■ WHAT IS REQUIRED: The answer must consist solely of the line containing "missing: BRIGHT YELLOW" and every line after it in the records below, through the last, each reproduced exactly.

■ DATASET EXTRACT:
^^^^^^^^^^^^^^^^

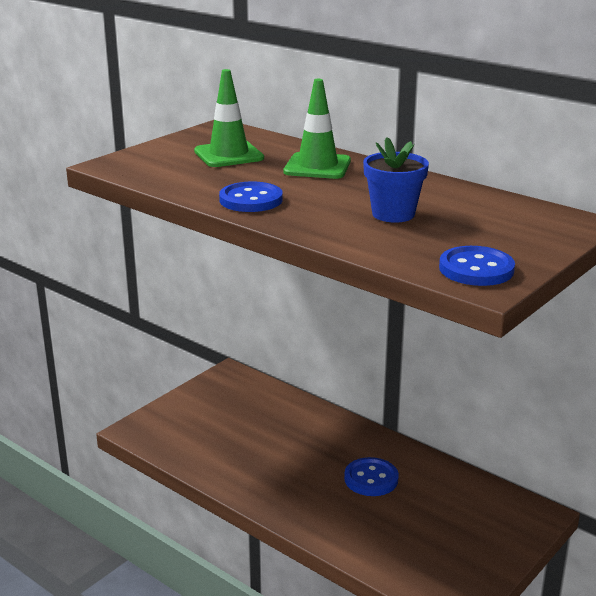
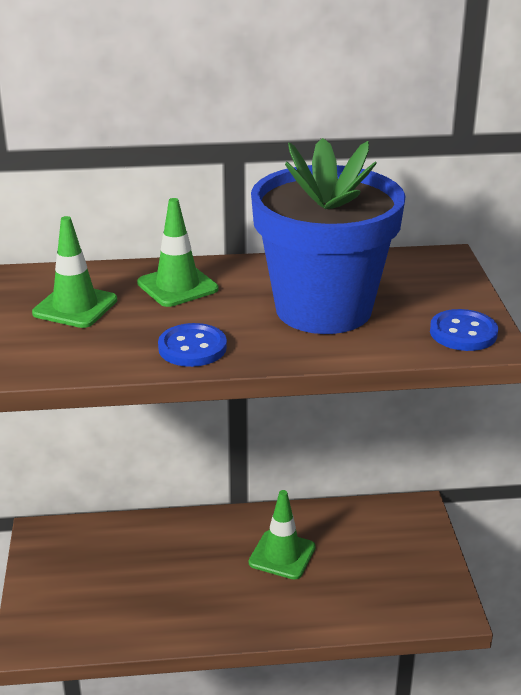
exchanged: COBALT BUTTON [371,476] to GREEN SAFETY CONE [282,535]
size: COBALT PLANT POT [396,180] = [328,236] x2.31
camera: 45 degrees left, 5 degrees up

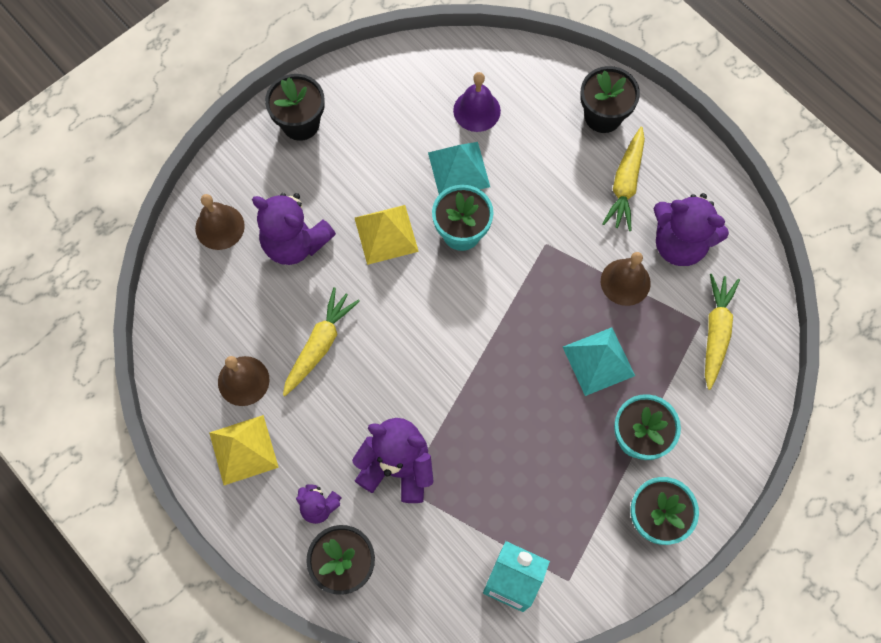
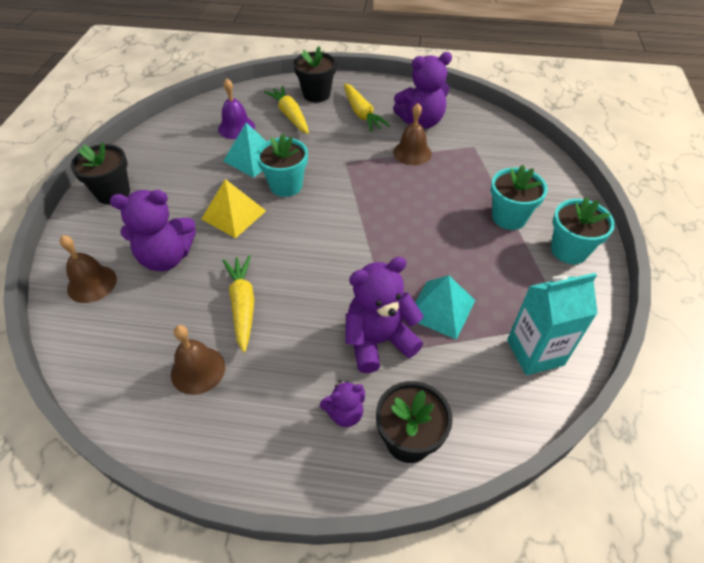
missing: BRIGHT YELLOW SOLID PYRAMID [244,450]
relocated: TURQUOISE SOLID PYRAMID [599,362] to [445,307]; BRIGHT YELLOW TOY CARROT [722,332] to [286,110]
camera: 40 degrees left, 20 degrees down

^^^^^^^^^^^^^^^^

■ WRITTEN RESPONSE:
missing: BRIGHT YELLOW SOLID PYRAMID [244,450]
relocated: TURQUOISE SOLID PYRAMID [599,362] to [445,307]; BRIGHT YELLOW TOY CARROT [722,332] to [286,110]
camera: 40 degrees left, 20 degrees down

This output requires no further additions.